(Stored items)
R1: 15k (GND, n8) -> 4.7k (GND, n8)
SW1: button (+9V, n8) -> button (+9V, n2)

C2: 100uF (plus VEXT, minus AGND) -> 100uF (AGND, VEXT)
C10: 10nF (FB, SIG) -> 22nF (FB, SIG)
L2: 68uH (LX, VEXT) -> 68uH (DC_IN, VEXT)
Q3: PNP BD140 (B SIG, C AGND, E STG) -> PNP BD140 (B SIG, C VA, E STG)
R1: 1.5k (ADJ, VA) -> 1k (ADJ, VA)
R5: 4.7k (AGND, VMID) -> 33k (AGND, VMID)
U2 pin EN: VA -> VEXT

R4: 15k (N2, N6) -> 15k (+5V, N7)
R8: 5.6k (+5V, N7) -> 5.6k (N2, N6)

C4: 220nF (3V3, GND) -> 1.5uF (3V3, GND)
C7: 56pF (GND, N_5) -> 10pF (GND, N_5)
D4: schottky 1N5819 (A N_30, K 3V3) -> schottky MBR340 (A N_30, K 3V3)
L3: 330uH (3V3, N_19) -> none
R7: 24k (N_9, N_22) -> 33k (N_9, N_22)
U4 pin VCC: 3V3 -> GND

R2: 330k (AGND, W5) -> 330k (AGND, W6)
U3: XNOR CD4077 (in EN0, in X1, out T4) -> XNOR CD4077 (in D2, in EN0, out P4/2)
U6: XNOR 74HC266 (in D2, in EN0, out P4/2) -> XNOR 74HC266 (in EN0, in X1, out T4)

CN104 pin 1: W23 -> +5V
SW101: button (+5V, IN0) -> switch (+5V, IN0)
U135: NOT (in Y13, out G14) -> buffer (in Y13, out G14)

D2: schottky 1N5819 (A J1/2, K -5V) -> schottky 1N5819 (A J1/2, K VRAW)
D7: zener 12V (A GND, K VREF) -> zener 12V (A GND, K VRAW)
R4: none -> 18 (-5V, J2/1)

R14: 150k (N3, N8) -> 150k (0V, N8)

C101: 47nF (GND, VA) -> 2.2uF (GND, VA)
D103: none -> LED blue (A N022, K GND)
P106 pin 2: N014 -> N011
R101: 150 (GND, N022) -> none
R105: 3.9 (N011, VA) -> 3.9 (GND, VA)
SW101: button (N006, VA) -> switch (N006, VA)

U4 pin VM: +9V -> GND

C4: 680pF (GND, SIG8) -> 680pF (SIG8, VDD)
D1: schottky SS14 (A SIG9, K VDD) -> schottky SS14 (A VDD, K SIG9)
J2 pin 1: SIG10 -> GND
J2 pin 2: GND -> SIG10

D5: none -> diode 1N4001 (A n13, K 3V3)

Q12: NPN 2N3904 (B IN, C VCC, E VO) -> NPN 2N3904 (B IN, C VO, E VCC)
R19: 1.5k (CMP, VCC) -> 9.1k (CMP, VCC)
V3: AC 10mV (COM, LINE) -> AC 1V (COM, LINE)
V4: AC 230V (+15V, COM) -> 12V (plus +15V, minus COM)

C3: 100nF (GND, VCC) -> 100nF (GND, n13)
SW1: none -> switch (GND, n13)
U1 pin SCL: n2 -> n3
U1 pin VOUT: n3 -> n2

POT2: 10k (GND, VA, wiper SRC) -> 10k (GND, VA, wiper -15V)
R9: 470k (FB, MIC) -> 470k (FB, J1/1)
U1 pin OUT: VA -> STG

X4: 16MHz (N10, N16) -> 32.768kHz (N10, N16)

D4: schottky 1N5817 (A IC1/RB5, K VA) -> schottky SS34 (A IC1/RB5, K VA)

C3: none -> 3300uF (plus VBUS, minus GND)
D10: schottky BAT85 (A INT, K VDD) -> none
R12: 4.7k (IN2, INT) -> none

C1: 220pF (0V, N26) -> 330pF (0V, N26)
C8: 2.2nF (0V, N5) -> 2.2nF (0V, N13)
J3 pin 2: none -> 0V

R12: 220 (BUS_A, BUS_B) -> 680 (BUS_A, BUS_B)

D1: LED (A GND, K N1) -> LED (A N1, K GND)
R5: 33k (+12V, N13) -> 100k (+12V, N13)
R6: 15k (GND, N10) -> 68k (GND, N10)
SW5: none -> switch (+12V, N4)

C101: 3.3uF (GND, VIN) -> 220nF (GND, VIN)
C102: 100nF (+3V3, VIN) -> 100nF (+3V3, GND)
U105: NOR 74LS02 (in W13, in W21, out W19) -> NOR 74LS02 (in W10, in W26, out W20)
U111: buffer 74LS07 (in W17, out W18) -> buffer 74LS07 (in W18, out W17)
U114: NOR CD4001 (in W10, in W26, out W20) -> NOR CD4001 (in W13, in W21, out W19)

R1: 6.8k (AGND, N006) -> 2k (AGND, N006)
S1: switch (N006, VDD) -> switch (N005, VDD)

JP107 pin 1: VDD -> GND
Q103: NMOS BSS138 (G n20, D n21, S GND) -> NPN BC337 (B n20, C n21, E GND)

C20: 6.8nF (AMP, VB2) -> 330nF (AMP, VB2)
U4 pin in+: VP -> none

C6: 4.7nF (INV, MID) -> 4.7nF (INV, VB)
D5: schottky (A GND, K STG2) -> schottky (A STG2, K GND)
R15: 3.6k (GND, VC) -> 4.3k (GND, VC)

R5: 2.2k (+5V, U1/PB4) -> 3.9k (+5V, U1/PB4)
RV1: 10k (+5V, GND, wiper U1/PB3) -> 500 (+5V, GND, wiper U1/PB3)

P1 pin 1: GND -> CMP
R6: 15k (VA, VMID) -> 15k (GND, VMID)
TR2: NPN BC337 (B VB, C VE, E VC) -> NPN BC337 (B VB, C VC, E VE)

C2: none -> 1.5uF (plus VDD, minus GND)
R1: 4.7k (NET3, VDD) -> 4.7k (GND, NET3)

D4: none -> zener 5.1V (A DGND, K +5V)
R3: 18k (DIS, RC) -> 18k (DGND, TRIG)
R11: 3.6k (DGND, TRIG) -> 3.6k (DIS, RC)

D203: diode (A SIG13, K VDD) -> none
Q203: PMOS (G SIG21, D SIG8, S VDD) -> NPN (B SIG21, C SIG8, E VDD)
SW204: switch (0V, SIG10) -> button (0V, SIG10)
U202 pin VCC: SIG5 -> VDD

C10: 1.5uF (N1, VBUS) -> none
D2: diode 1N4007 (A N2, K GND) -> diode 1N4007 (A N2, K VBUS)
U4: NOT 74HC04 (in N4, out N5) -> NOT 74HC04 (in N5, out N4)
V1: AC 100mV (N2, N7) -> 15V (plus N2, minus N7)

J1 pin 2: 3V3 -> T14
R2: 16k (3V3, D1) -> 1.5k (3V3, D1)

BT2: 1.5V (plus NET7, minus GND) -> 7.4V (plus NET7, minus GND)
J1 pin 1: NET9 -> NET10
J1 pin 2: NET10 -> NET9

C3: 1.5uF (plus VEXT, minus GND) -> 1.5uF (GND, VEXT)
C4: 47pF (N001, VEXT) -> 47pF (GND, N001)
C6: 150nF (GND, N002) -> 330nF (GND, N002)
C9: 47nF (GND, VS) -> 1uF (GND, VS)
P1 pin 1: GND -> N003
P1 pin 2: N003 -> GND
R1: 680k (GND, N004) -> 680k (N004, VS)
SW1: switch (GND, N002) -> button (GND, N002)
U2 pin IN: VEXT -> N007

* WHAT TO DO
Copy out only the lines above from the one with "P106 pin 2: N014 -> N011" to the one with "R12: 4.7k (IN2, INT) -> none", inclusive, exactly as they stand.

* RESPONSE AREA
P106 pin 2: N014 -> N011
R101: 150 (GND, N022) -> none
R105: 3.9 (N011, VA) -> 3.9 (GND, VA)
SW101: button (N006, VA) -> switch (N006, VA)

U4 pin VM: +9V -> GND

C4: 680pF (GND, SIG8) -> 680pF (SIG8, VDD)
D1: schottky SS14 (A SIG9, K VDD) -> schottky SS14 (A VDD, K SIG9)
J2 pin 1: SIG10 -> GND
J2 pin 2: GND -> SIG10

D5: none -> diode 1N4001 (A n13, K 3V3)

Q12: NPN 2N3904 (B IN, C VCC, E VO) -> NPN 2N3904 (B IN, C VO, E VCC)
R19: 1.5k (CMP, VCC) -> 9.1k (CMP, VCC)
V3: AC 10mV (COM, LINE) -> AC 1V (COM, LINE)
V4: AC 230V (+15V, COM) -> 12V (plus +15V, minus COM)

C3: 100nF (GND, VCC) -> 100nF (GND, n13)
SW1: none -> switch (GND, n13)
U1 pin SCL: n2 -> n3
U1 pin VOUT: n3 -> n2

POT2: 10k (GND, VA, wiper SRC) -> 10k (GND, VA, wiper -15V)
R9: 470k (FB, MIC) -> 470k (FB, J1/1)
U1 pin OUT: VA -> STG

X4: 16MHz (N10, N16) -> 32.768kHz (N10, N16)

D4: schottky 1N5817 (A IC1/RB5, K VA) -> schottky SS34 (A IC1/RB5, K VA)

C3: none -> 3300uF (plus VBUS, minus GND)
D10: schottky BAT85 (A INT, K VDD) -> none
R12: 4.7k (IN2, INT) -> none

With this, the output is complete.